#### [What is needed]
Where a line of the entries below includes the string "turquoise", count it. Give only the resulting number.

#### [Information]
########

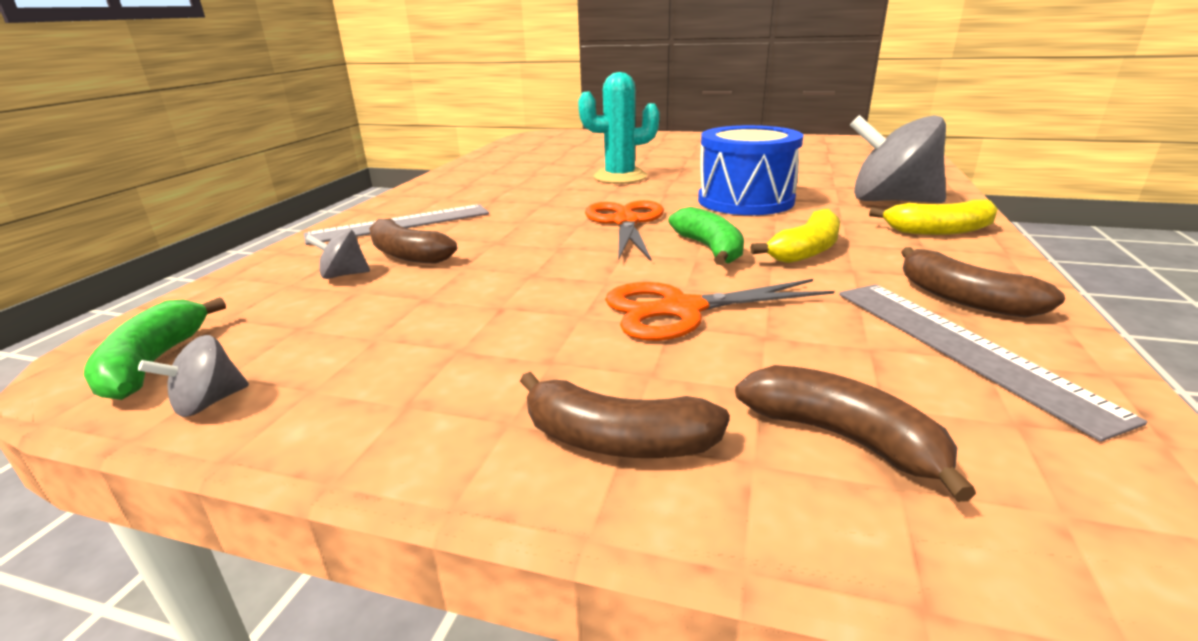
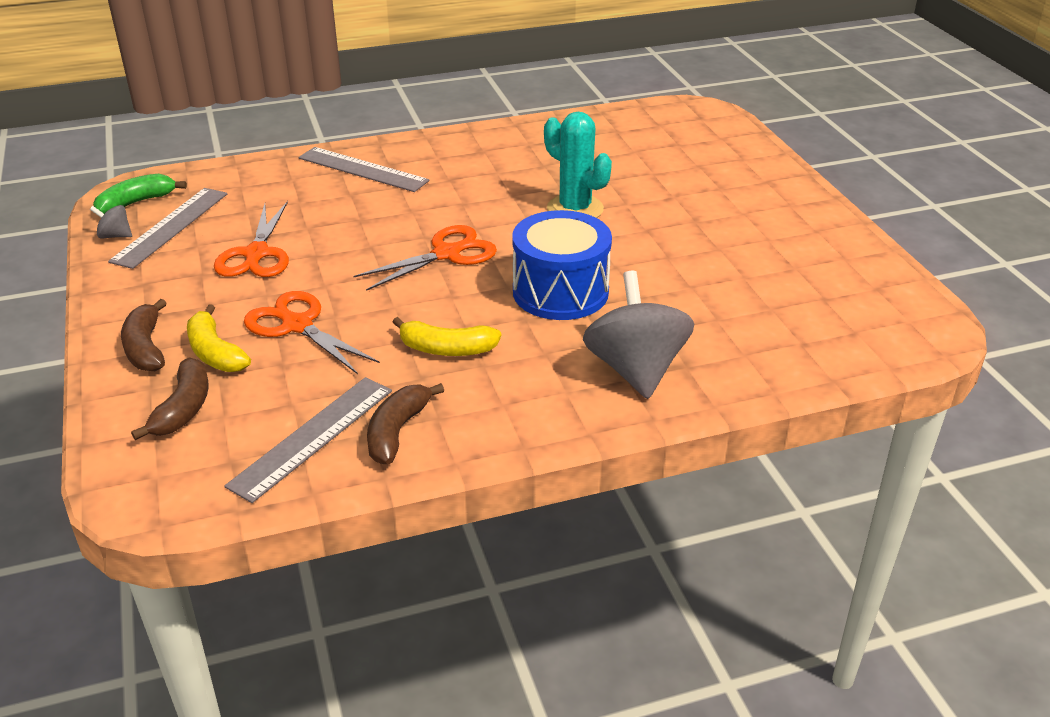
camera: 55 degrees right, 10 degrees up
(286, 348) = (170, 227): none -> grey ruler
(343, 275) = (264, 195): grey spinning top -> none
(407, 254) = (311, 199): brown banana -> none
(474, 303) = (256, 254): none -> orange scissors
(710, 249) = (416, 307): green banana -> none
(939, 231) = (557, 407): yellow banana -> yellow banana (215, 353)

########

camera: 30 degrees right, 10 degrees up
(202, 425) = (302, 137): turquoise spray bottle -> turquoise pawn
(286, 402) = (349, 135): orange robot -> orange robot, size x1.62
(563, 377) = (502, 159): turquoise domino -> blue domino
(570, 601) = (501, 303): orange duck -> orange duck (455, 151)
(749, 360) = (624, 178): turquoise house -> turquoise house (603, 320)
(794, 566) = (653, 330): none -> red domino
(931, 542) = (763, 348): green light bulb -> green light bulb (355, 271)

########

#### [Task result]
3